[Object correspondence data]

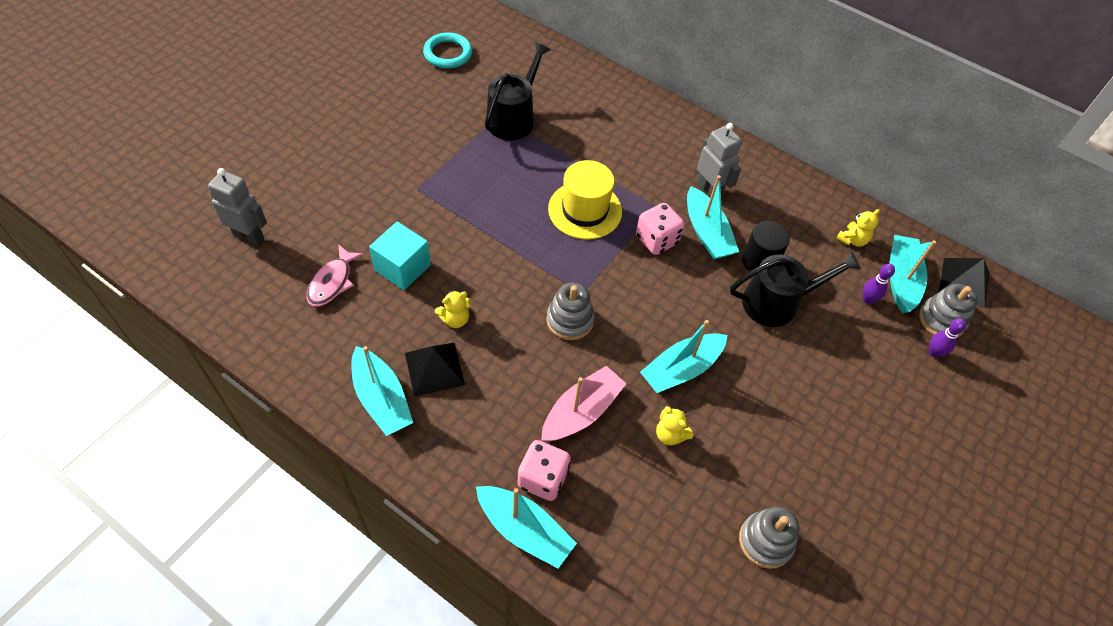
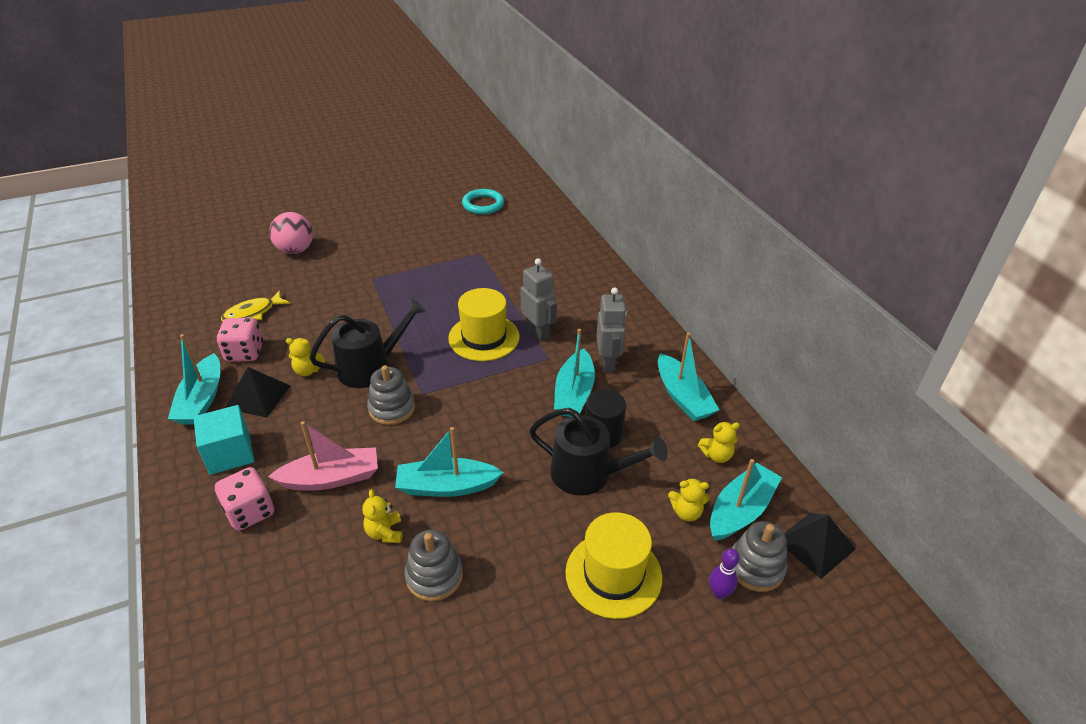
camera: 35 degrees right, 15 degrees down
(249, 236) = (232, 266): grey robot -> grey robot (538, 333)
(300, 187) = (295, 250): none -> pink ball
(332, 282) = (252, 313): pink fish -> yellow fish
(402, 267) = (308, 323): turquoise cube -> turquoise cube (230, 453)
(513, 118) = (490, 258): black watering can -> black watering can (370, 367)
(524, 530) = (196, 542): turquoise boat -> turquoise boat (683, 397)
(657, 240) = (523, 381): pink dice -> pink dice (245, 353)
(765, 541) = (379, 669): grey stacking toy -> grey stacking toy (434, 576)
(859, 376) = (613, 574): none -> yellow hat
(868, 299) = (686, 512): purple bowling pin -> yellow teddy bear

#### What the task requires:
Take the line that contains "(859, 376) = (613, 574): none -> yellow hat" and each line after it down to the last of the records, and retype them exactly; add nothing else.

#### Result of this exercise:
(859, 376) = (613, 574): none -> yellow hat
(868, 299) = (686, 512): purple bowling pin -> yellow teddy bear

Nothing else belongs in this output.